■ Work instructions
Return, from the data that follows, each line that holds the word "marrón".

■ The records
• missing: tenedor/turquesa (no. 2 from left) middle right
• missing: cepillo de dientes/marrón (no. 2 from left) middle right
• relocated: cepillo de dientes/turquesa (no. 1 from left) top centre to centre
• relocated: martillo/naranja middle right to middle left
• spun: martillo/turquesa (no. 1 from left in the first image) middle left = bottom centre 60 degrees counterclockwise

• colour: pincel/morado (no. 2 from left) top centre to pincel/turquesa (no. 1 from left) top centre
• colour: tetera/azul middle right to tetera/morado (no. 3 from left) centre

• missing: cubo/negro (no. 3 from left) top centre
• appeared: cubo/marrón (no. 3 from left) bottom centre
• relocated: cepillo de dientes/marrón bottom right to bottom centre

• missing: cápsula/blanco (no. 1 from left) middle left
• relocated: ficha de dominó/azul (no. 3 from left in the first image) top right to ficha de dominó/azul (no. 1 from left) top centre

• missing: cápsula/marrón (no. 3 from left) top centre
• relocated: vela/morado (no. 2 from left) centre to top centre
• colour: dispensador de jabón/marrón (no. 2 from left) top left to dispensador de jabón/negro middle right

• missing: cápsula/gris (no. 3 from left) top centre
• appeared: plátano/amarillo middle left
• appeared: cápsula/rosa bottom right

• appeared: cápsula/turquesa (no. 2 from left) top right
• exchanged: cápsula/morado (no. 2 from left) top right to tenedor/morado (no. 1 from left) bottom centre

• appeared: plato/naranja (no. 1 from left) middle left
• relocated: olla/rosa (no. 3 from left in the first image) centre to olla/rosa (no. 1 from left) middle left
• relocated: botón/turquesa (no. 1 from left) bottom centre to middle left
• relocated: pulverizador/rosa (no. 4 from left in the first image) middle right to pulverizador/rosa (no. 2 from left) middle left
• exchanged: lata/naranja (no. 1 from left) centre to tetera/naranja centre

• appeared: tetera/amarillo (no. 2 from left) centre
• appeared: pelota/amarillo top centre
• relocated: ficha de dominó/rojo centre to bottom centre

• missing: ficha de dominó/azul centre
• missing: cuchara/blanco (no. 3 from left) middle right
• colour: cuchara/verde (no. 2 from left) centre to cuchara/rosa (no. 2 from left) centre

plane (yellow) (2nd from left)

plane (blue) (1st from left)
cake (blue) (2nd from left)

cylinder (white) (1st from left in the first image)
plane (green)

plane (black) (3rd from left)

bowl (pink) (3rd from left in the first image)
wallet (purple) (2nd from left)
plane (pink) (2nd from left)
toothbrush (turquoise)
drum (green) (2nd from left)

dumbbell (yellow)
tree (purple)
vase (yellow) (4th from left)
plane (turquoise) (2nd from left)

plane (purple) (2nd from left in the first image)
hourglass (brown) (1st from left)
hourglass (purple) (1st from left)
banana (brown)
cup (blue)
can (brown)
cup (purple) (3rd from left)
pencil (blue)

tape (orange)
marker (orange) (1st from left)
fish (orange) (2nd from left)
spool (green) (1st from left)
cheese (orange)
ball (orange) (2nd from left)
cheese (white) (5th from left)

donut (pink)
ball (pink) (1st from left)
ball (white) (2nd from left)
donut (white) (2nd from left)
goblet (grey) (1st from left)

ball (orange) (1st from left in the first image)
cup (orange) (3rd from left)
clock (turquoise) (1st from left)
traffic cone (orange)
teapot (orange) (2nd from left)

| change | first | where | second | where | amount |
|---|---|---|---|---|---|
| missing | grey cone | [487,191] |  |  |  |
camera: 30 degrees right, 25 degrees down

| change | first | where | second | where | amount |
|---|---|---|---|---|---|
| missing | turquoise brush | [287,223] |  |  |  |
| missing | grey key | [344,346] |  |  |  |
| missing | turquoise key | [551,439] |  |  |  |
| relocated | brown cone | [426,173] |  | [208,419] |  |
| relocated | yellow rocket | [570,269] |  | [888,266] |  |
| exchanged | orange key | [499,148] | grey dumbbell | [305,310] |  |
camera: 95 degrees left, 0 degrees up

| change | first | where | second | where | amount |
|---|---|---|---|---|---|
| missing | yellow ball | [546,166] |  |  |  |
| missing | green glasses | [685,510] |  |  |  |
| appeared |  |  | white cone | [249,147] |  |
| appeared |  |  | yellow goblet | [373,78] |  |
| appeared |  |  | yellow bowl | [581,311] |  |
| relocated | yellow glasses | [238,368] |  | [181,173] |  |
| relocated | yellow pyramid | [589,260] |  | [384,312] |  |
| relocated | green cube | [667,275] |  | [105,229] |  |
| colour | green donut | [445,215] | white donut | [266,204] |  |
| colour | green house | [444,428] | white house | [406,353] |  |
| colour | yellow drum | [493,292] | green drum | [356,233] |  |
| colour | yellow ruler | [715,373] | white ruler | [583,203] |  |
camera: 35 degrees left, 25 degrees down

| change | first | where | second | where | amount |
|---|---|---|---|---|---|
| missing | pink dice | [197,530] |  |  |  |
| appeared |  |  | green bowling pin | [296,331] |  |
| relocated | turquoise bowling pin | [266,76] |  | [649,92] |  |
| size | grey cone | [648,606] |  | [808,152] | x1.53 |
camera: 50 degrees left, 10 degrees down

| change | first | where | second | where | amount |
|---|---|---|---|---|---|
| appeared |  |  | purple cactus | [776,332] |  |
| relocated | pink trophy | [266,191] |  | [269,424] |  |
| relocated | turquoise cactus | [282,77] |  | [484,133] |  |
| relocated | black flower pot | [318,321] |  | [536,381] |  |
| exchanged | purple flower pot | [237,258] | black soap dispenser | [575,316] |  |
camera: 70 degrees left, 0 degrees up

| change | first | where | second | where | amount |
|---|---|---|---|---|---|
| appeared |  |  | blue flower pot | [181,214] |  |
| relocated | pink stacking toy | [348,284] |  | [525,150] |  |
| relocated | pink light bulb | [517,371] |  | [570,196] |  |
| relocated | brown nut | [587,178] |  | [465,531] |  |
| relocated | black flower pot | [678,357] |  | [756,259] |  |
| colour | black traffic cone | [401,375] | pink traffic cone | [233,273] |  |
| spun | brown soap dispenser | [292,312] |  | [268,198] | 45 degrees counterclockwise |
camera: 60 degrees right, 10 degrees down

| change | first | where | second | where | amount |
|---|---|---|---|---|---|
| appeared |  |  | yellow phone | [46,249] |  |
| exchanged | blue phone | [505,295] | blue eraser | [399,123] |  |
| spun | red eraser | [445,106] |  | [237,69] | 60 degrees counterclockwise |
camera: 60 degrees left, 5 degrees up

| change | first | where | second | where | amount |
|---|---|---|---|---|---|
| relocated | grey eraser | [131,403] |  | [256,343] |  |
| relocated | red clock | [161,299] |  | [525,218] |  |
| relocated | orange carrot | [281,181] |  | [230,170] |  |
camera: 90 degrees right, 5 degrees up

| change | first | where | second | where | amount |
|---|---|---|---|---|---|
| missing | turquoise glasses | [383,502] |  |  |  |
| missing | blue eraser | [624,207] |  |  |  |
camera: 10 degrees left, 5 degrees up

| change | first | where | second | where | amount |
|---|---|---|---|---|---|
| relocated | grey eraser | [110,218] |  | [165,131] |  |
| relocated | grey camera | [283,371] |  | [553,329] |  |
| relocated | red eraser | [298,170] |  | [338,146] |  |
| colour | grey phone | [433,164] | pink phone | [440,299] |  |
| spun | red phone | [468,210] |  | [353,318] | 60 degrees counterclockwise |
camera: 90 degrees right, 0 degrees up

■ Finished exercise
• missing: cepillo de dientes/marrón (no. 2 from left) middle right
• appeared: cubo/marrón (no. 3 from left) bottom centre
• relocated: cepillo de dientes/marrón bottom right to bottom centre
• missing: cápsula/marrón (no. 3 from left) top centre
• colour: dispensador de jabón/marrón (no. 2 from left) top left to dispensador de jabón/negro middle right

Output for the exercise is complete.